═════ RECORDED INFORMATION

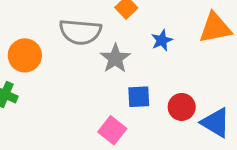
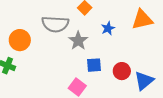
blue triangle: (216, 123) -> (144, 81), turned 50

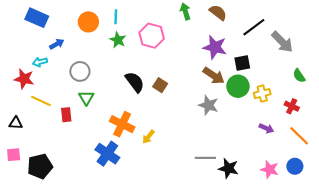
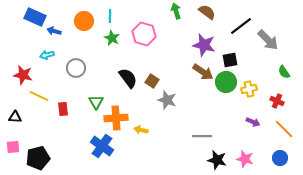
blue arrow: (57, 44) -> (54, 31), moved, turned -136
cyan arrow: (40, 62) -> (47, 55), moved
green triangle: (86, 98) -> (96, 102), moved
gray star: (208, 105) -> (167, 100), moved
orange cross: (122, 124) -> (116, 118), turned -30
yellow arrow: (148, 137) -> (141, 130), turned 64
gray line: (205, 158) -> (202, 136), moved
pink star: (270, 169) -> (245, 159), moved

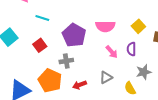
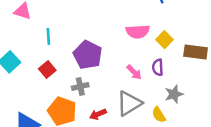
cyan line: (42, 18) -> (48, 36), turned 72
pink semicircle: (105, 26) -> (138, 32), moved
gray triangle: (106, 77) -> (129, 103), size x1.6

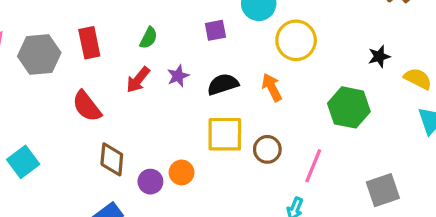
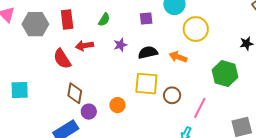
red arrow: (138, 80) -> (84, 46), moved, turned 36
orange arrow: (272, 87) -> (178, 57), turned -48
cyan square: (23, 162) -> (20, 90), turned 30
purple circle: (150, 182) -> (89, 112), moved

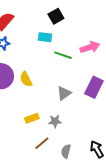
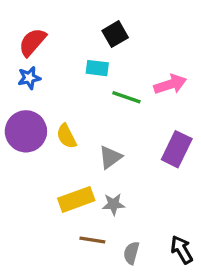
gray triangle: (64, 93) -> (110, 157), moved
yellow rectangle: (32, 118) -> (76, 199), size x1.5
brown line: (42, 143) -> (92, 240), turned 49

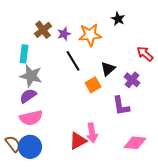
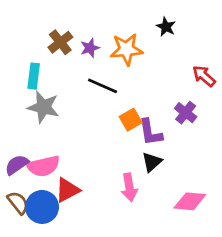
black line: (73, 61) -> (103, 86), turned -35
black triangle: (108, 69) -> (152, 162), moved
purple semicircle: (28, 96) -> (17, 165), moved
purple L-shape: (121, 106) -> (150, 132), moved
red triangle: (78, 141) -> (67, 190), moved

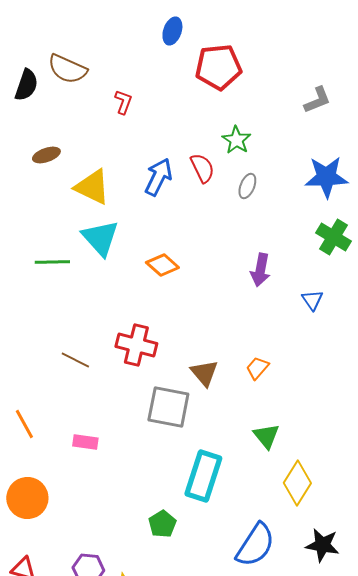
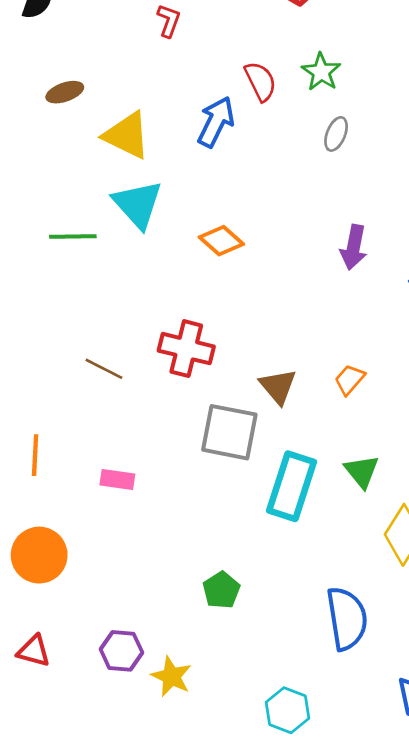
red semicircle: (202, 168) -> (260, 81), moved
orange line: (24, 424) -> (35, 455), turned 32
cyan rectangle: (203, 476) -> (292, 486), moved
blue semicircle: (255, 545) -> (347, 618), turned -42

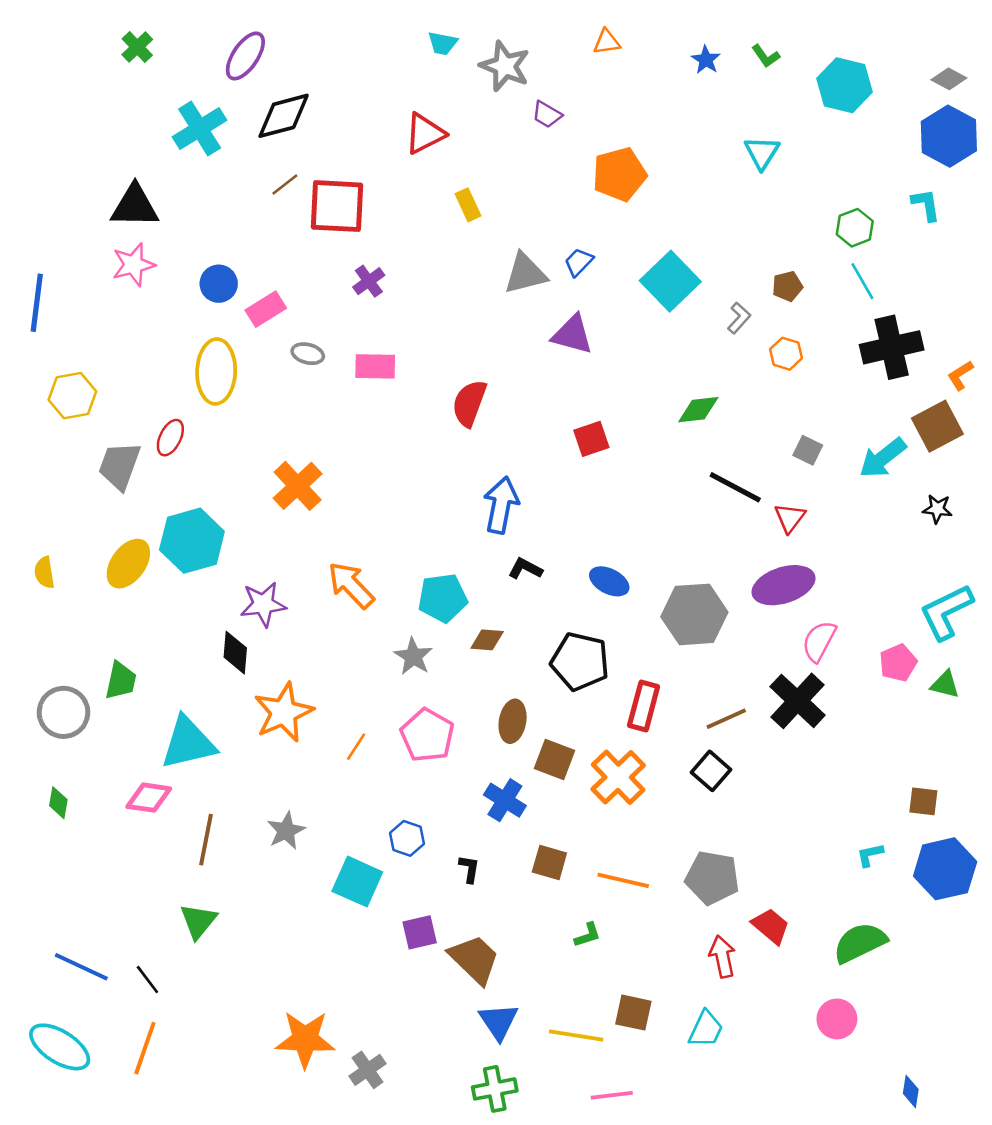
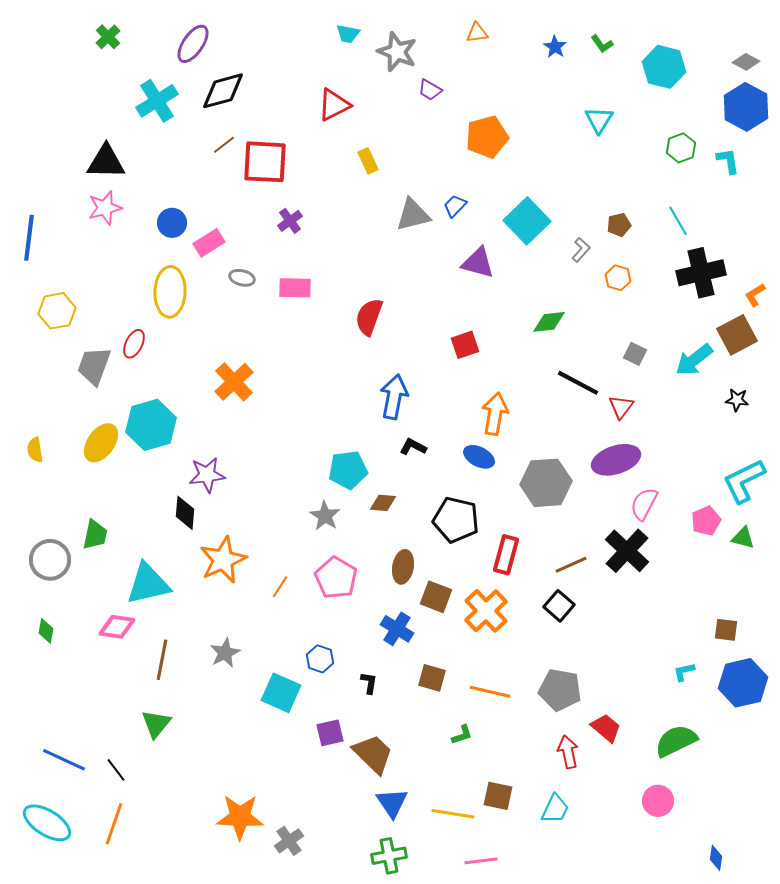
green hexagon: (855, 228) -> (681, 148), moved
purple triangle: (572, 335) -> (478, 263), moved
orange arrow: (351, 585) -> (495, 414), moved, turned 54

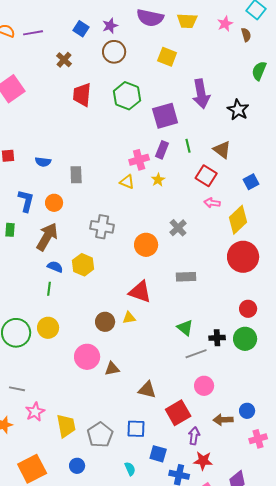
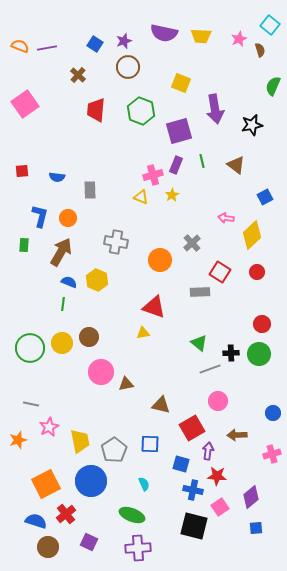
yellow square: (167, 57) -> (181, 83), moved
black star: (238, 110) -> (252, 125), turned 30
red square: (206, 176) -> (220, 272), moved
red circle: (243, 257) -> (257, 272), size x0.5
brown circle: (105, 322) -> (89, 337), moved
blue circle: (247, 411) -> (273, 413), moved
blue square: (158, 454) -> (181, 464), moved
blue circle: (77, 466) -> (91, 481), size x2.0

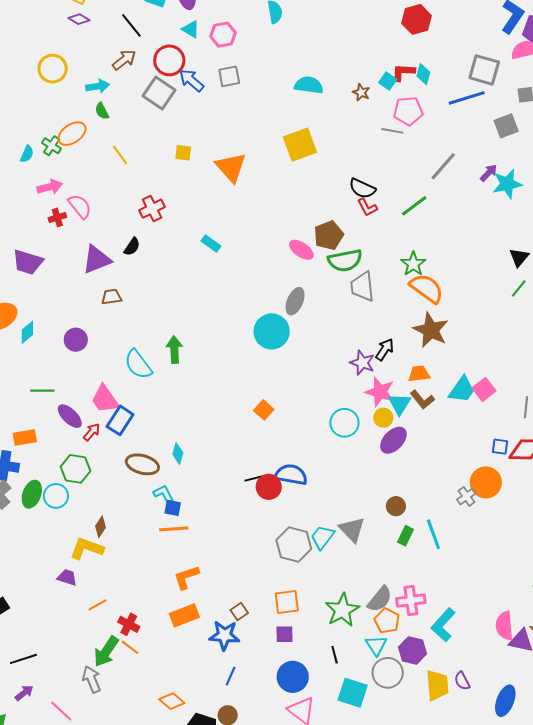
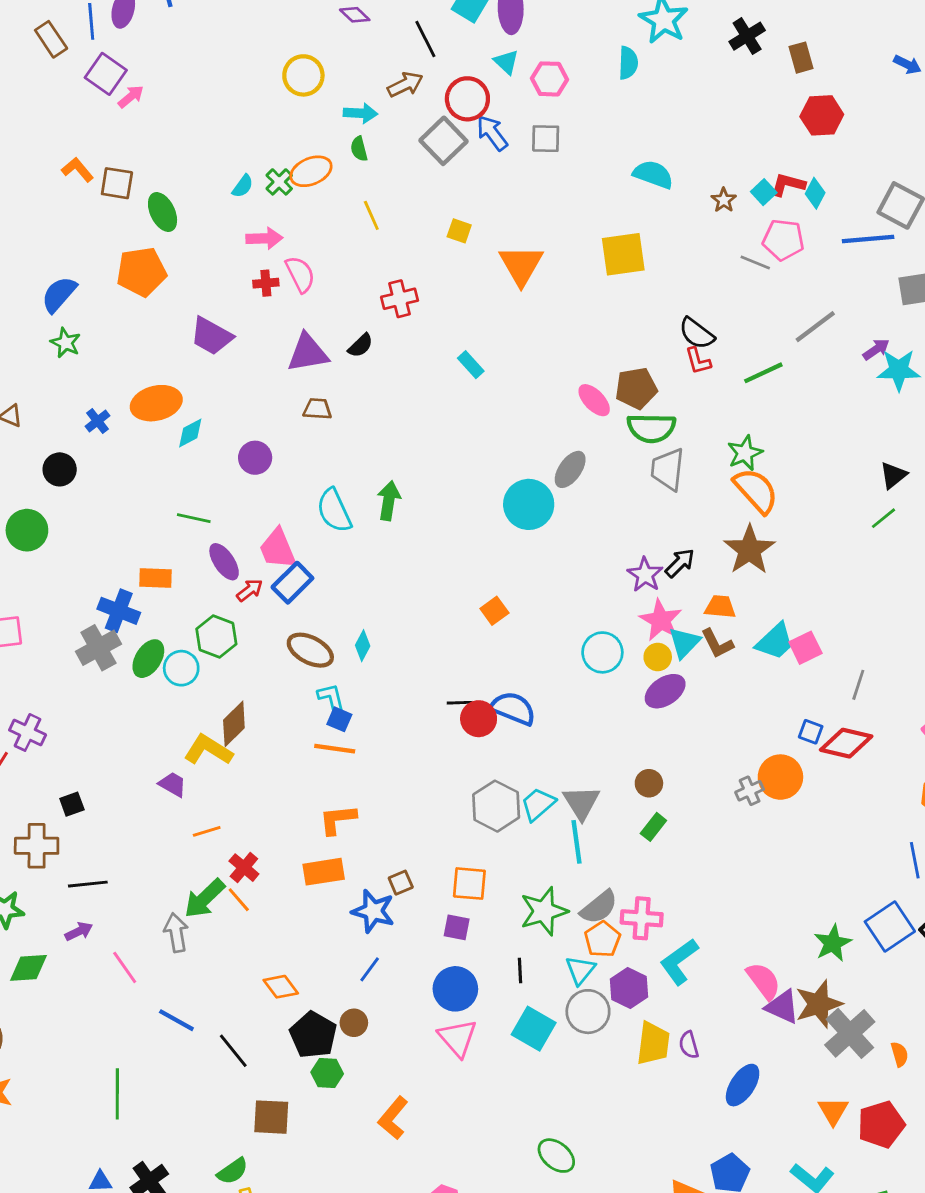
brown diamond: (101, 527) -> (234, 724), size x1.5
cyan line: (433, 534) -> (576, 842), moved
pink semicircle: (504, 626) -> (764, 981), turned 136

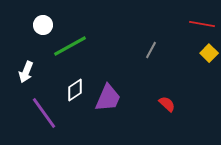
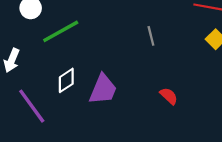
gray line: (151, 50) -> (151, 36), turned -42

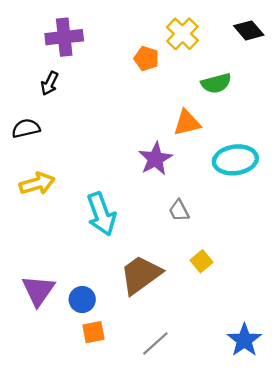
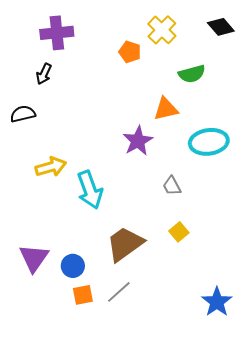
yellow arrow: (37, 184) -> (51, 167), moved
gray trapezoid: (179, 211) -> (172, 186), moved
gray line: (155, 343) -> (119, 292), moved

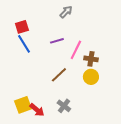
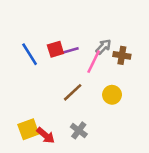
gray arrow: (66, 12) -> (103, 47), moved
red square: (22, 27) -> (55, 49), moved
brown cross: (91, 59) -> (122, 55), moved

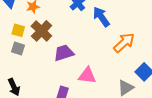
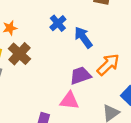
purple trapezoid: (64, 53) -> (80, 76), moved

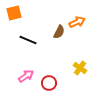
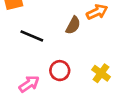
red circle: (49, 83) -> (60, 71), moved

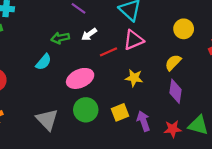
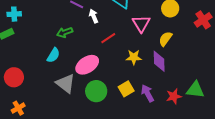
white arrow: (89, 34) -> (94, 16), moved, turned 112
pink triangle: (133, 40) -> (141, 24), moved, turned -30
purple diamond: (175, 91) -> (159, 61), moved
gray triangle: (47, 120) -> (66, 83), moved

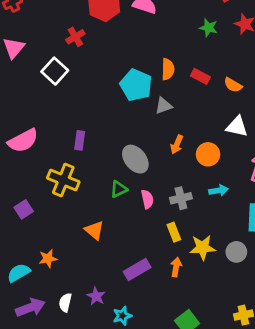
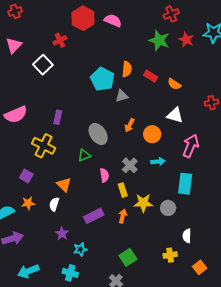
green star: (209, 28) -> (159, 40), size x1.5
gray cross: (181, 198) -> (130, 165), turned -35
pink semicircle: (147, 199) -> (104, 175), moved
purple square: (24, 209) -> (26, 176), moved, turned -32
white semicircle: (65, 302) -> (54, 204), moved

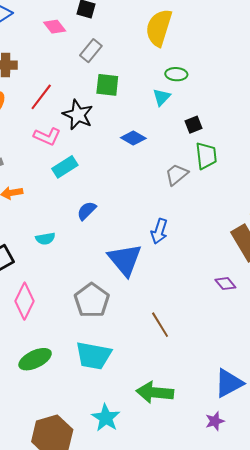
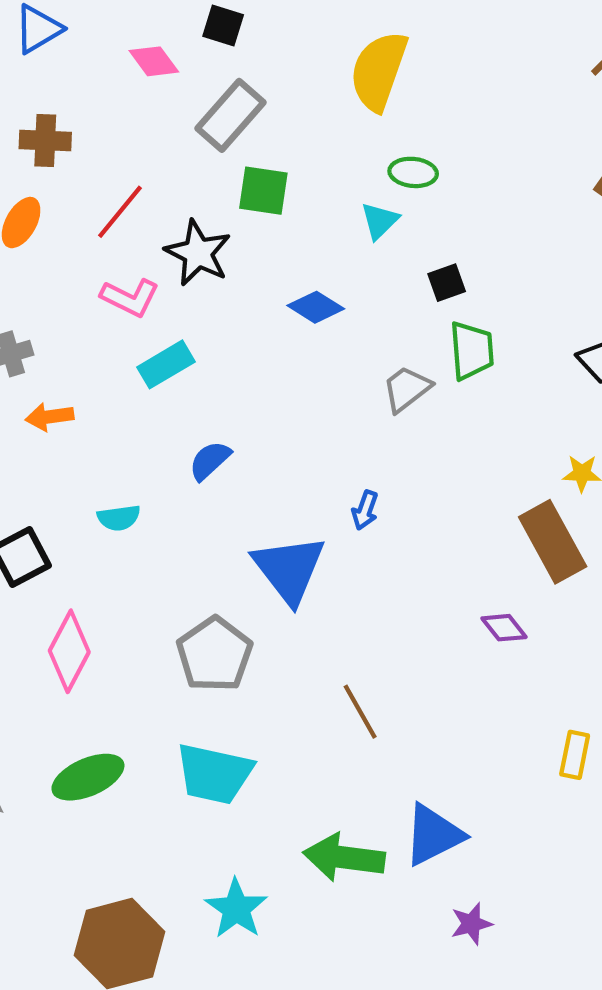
gray rectangle: (91, 51) -> (230, 115), size x1.4
blue arrow: (159, 231) -> (365, 510), size x0.7
blue triangle: (229, 383) -> (433, 835), moved

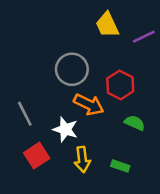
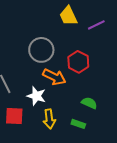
green semicircle: (135, 123) -> (89, 103), moved
red square: (37, 156) -> (14, 116), turned 36

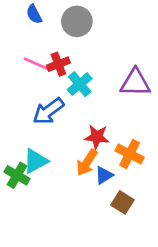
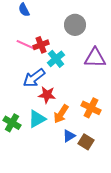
gray circle: (77, 21) -> (75, 25), moved
red star: (97, 137) -> (47, 95), moved
cyan triangle: (36, 161) -> (37, 119), moved
blue triangle: (104, 175) -> (69, 136), moved

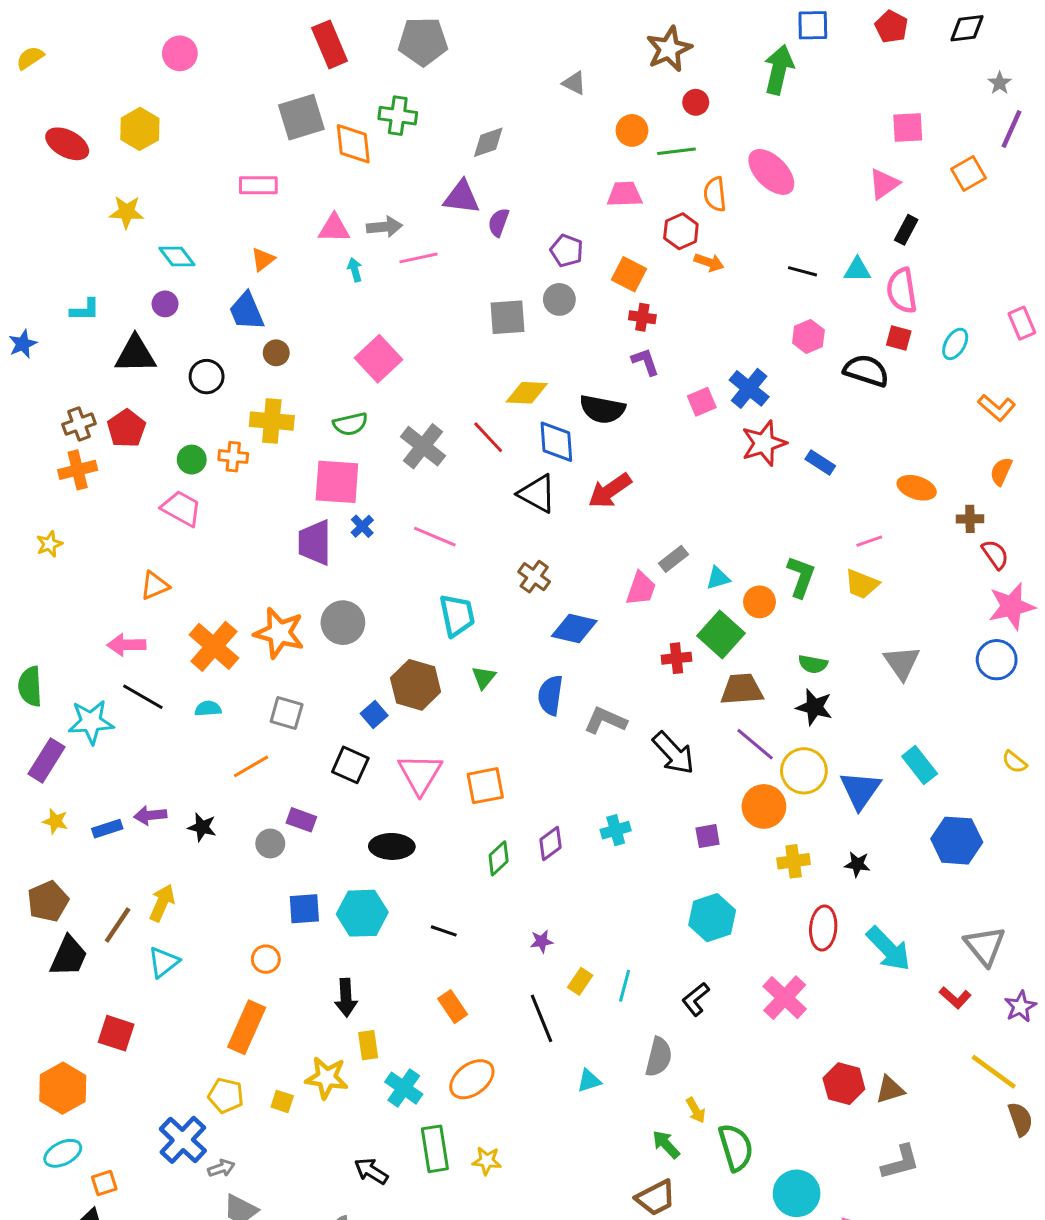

══════════

_EXERCISE DETAILS_
Find all lines in the records that hold the word "semicircle". Copy them.

_ANSWER TO THIS PROBLEM_
pink semicircle: (105, 26) -> (138, 32), moved
purple semicircle: (28, 96) -> (17, 165), moved
red semicircle: (202, 168) -> (260, 81), moved
blue semicircle: (255, 545) -> (347, 618), turned -42
pink semicircle: (504, 626) -> (764, 981), turned 136
pink semicircle: (147, 199) -> (104, 175), moved
white semicircle: (65, 302) -> (54, 204), moved
green semicircle: (135, 123) -> (89, 103), moved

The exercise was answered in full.